■ EXERCISE INSTRUCTIONS
State how many lines in the records below contain the word "black". Nothing else is needed.

■ SUPPLIED MATERIAL
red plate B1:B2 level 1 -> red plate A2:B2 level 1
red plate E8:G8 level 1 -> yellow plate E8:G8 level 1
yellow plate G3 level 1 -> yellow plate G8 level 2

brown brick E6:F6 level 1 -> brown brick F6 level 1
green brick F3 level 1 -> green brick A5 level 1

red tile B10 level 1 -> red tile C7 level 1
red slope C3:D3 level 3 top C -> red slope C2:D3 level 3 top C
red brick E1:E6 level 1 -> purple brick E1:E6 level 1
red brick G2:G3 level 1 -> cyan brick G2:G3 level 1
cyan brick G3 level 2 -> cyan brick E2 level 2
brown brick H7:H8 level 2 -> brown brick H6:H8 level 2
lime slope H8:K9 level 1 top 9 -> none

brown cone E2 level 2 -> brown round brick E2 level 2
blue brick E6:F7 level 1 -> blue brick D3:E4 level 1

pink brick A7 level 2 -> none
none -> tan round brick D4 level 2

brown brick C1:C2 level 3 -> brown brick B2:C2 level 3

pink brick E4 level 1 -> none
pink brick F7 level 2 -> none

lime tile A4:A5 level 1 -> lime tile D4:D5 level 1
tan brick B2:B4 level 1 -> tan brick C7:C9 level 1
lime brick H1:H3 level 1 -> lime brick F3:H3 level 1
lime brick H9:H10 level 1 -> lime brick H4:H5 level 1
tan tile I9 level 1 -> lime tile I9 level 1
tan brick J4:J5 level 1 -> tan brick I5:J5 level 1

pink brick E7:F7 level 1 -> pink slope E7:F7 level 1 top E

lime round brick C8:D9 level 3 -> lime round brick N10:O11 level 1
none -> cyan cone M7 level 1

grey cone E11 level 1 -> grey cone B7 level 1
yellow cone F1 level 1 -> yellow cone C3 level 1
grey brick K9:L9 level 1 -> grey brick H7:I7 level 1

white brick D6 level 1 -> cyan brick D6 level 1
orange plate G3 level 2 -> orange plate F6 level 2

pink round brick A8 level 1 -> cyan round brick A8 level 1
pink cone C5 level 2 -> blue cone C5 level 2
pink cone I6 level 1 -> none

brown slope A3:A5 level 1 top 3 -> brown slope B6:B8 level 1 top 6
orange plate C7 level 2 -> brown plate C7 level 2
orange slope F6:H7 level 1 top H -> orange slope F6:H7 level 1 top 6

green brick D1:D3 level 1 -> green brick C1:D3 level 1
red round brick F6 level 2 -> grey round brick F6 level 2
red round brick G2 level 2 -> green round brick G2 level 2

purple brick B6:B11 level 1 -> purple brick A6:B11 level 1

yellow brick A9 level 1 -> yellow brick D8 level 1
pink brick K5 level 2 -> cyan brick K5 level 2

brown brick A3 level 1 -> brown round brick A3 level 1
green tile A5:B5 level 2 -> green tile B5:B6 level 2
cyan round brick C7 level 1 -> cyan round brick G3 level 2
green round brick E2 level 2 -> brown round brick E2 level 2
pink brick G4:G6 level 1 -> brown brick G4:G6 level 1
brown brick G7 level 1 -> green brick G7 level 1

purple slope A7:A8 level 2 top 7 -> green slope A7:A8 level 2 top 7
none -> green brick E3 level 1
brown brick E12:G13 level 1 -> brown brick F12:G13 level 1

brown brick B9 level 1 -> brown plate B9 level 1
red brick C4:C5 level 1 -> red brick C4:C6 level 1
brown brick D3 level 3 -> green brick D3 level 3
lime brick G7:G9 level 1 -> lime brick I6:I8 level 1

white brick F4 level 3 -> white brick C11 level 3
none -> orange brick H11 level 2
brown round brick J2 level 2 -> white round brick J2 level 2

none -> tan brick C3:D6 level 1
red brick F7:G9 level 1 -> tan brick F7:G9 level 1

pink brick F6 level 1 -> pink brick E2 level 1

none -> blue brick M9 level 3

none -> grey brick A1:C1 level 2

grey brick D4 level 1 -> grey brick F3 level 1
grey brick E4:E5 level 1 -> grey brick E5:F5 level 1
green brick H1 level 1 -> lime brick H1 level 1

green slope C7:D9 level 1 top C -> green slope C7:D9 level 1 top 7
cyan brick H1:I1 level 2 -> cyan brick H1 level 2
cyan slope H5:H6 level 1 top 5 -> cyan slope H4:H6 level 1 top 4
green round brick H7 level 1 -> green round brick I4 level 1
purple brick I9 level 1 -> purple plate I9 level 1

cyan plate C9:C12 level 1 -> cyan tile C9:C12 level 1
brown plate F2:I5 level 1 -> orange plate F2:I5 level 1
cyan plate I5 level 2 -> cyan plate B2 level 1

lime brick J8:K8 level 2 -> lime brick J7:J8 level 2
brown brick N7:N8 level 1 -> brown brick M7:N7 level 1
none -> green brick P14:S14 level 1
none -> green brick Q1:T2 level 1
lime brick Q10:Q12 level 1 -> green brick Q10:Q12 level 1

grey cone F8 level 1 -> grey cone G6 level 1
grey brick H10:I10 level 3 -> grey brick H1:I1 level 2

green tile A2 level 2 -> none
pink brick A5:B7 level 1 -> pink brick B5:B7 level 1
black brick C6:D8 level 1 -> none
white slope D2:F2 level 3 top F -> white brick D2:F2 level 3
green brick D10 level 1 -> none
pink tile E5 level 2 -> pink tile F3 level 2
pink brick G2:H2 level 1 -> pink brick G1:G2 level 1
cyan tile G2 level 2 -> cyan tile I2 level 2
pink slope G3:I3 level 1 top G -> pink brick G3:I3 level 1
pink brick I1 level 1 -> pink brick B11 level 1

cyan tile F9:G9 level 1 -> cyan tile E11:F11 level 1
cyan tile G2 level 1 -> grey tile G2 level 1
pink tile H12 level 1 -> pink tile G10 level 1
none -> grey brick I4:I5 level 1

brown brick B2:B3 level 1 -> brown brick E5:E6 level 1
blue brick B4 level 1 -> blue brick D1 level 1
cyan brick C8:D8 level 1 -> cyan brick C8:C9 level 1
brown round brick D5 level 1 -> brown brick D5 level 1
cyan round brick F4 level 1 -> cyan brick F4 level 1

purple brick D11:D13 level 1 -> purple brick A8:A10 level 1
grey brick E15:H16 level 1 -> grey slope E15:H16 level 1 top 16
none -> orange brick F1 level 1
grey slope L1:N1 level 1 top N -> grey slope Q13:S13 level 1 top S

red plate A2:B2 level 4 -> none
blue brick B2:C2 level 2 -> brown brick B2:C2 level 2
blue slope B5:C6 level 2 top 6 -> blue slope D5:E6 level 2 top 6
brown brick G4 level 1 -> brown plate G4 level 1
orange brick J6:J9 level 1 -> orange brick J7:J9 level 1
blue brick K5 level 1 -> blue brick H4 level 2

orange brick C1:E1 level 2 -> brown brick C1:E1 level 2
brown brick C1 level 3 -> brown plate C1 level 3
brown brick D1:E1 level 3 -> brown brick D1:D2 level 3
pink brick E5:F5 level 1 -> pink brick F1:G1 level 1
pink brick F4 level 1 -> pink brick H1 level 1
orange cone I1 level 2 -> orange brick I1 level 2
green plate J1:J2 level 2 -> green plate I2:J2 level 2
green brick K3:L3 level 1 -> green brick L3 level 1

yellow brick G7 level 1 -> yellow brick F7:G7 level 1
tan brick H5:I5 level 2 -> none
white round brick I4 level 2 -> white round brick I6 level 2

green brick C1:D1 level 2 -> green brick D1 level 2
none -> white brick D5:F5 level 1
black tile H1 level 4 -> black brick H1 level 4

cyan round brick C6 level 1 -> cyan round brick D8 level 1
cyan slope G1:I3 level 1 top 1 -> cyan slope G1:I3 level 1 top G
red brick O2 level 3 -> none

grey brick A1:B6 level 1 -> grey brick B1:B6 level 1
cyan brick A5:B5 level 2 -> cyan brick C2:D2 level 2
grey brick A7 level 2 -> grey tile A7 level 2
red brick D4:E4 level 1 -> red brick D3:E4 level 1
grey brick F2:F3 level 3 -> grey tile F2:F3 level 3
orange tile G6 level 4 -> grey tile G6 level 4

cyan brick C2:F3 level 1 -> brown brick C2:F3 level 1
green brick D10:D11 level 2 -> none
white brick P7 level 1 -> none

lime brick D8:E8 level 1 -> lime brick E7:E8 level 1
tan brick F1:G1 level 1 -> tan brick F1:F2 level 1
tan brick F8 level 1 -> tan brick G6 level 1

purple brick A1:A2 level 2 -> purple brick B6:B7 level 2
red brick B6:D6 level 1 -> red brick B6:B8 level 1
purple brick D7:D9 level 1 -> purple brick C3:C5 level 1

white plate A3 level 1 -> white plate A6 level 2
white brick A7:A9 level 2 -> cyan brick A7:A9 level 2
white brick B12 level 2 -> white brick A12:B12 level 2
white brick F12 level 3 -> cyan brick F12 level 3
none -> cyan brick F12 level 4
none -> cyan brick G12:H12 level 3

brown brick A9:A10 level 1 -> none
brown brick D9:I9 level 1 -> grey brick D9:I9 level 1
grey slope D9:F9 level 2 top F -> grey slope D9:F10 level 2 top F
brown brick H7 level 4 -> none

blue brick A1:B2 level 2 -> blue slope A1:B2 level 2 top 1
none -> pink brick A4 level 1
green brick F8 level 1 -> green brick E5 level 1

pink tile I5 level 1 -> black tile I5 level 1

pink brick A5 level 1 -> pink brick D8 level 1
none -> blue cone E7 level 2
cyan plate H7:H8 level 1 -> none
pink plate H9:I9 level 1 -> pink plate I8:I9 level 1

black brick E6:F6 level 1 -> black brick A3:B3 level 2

■ EXPECTED OUTPUT
4